:: Try it ::
Every line of the records that holds the word "black" should be copied.

[Records from a data collection]
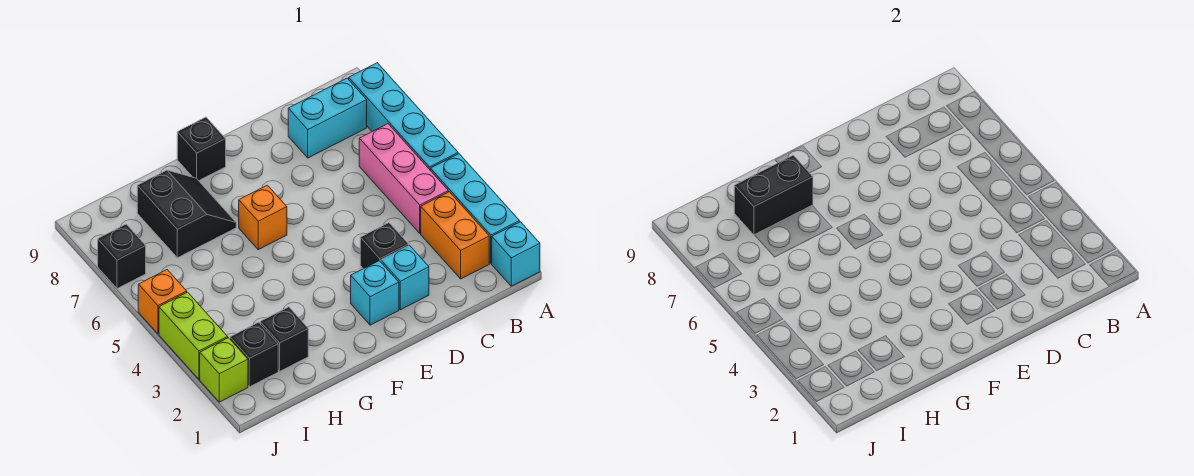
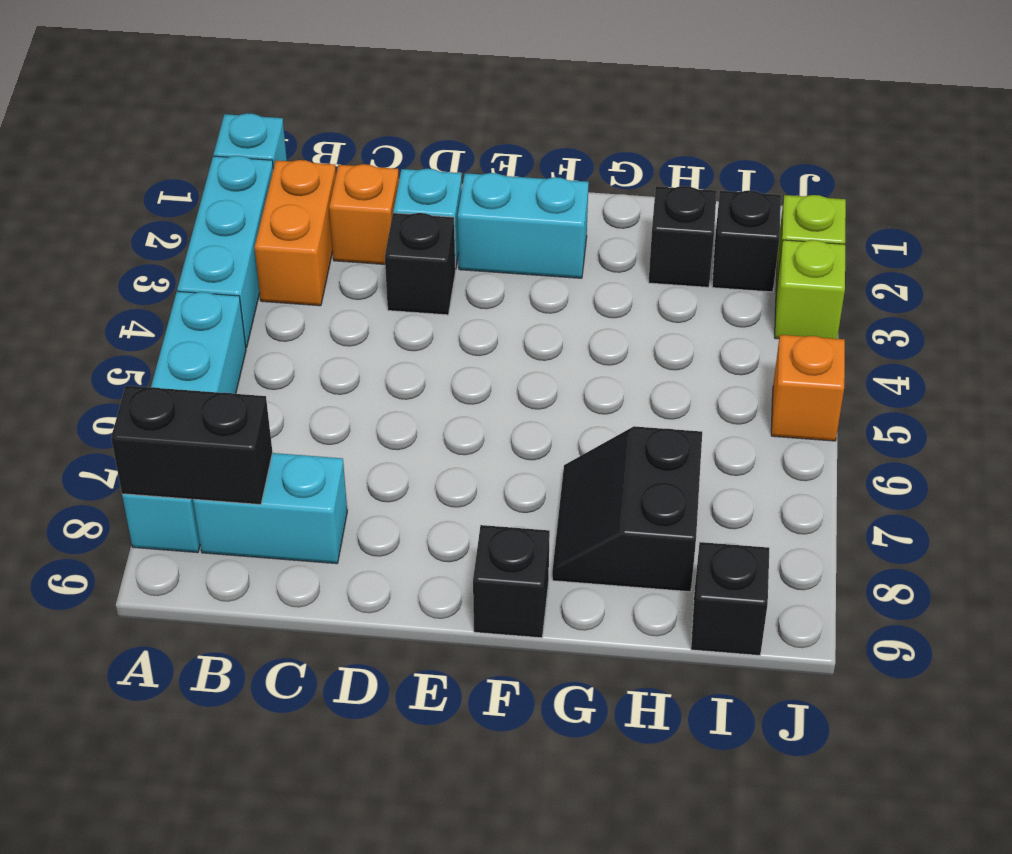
pink brick B4:B6 level 1 -> none
cyan brick E2 level 1 -> cyan brick E2:F2 level 1
orange brick F6 level 1 -> orange brick C2 level 1
black brick G8:H8 level 2 -> black brick A8:B8 level 2
lime brick J3:J4 level 1 -> lime brick J3 level 1
black brick J7 level 1 -> black brick I9 level 1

:: Task output ::
black brick G8:H8 level 2 -> black brick A8:B8 level 2
black brick J7 level 1 -> black brick I9 level 1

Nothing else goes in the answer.